- **Try it**: Go through the lines below and count those that contain "pyramid"; the number is all that should be returned.

[Data entries]
----------------
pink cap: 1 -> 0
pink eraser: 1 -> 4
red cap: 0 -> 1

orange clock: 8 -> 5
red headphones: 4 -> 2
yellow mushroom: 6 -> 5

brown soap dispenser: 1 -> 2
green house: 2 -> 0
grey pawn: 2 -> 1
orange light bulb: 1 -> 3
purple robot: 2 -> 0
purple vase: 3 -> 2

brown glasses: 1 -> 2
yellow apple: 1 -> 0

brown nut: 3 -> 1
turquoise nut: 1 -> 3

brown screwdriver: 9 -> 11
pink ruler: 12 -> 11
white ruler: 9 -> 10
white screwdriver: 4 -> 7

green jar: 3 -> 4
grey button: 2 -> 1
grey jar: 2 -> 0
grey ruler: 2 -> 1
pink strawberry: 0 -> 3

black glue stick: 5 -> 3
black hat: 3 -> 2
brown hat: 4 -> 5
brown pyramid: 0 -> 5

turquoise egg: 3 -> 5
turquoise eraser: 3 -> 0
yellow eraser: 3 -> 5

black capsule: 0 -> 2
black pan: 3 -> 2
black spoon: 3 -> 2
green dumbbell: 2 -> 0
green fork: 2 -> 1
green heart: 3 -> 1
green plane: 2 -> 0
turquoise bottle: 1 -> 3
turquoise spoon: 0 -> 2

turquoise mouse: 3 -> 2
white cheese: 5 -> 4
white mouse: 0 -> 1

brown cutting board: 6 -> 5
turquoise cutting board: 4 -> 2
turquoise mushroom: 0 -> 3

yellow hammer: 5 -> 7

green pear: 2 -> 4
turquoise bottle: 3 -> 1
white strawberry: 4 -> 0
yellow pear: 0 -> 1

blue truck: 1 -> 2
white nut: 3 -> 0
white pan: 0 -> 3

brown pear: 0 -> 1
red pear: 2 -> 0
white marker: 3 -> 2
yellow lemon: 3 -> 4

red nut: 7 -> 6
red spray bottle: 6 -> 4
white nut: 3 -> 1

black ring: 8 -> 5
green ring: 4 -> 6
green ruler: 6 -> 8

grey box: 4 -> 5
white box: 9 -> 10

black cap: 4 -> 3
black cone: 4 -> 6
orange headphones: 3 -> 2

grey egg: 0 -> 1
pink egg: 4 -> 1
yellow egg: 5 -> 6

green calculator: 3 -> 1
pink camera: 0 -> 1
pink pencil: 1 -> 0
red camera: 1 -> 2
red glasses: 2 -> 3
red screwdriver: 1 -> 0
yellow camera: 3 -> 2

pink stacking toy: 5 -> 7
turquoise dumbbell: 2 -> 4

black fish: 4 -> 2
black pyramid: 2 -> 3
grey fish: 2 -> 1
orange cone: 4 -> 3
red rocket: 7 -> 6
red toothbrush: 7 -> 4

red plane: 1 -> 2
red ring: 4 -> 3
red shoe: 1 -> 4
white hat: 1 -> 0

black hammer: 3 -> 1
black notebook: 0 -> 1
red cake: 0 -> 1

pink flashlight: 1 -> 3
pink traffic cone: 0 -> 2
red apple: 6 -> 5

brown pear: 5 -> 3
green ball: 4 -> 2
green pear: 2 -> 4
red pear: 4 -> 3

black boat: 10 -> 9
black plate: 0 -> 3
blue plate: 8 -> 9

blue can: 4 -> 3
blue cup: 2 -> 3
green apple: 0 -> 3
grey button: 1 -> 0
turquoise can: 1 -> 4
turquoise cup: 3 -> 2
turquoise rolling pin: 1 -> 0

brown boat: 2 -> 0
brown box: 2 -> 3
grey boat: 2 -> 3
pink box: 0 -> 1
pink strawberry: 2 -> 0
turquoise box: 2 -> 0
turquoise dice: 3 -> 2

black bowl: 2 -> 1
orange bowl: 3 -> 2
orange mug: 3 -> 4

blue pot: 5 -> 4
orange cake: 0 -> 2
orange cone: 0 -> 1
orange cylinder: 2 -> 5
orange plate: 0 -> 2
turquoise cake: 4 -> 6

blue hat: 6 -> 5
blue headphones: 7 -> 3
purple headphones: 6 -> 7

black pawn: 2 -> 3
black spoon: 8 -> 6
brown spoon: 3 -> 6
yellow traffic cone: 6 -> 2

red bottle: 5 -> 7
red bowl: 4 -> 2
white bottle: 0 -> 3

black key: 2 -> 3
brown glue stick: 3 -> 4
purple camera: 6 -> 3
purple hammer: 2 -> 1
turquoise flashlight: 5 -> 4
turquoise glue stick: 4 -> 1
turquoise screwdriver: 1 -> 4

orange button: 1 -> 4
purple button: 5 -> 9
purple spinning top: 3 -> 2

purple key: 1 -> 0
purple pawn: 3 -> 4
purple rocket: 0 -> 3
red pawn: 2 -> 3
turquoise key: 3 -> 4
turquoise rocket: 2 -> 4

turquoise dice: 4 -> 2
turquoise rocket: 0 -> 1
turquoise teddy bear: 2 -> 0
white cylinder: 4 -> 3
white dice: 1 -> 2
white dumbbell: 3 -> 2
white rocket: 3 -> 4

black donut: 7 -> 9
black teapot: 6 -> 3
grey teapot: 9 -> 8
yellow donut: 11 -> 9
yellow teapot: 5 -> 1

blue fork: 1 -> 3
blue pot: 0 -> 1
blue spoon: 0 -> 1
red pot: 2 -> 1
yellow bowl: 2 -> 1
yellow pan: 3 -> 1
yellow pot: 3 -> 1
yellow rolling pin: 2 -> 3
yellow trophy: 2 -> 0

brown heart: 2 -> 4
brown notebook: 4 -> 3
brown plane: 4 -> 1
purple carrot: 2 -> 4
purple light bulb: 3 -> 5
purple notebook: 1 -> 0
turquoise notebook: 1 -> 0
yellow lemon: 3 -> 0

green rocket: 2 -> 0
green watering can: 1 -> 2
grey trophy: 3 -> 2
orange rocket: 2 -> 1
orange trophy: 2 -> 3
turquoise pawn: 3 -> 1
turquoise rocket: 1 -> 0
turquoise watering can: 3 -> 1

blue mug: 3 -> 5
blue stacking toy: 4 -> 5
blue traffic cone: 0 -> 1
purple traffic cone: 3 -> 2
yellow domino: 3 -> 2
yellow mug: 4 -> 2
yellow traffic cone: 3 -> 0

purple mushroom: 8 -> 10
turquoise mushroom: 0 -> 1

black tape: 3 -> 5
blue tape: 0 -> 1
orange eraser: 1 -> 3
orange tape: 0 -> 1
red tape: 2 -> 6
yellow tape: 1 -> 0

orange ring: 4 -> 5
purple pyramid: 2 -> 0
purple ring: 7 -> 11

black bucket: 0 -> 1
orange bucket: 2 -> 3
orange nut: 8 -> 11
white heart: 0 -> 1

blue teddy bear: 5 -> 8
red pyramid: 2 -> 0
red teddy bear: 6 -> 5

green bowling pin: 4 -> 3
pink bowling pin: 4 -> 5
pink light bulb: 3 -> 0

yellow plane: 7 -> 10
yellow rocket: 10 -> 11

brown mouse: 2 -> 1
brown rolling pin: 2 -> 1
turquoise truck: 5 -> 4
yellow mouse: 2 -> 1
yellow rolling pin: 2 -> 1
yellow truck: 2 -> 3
----------------
- **Your solution**: 4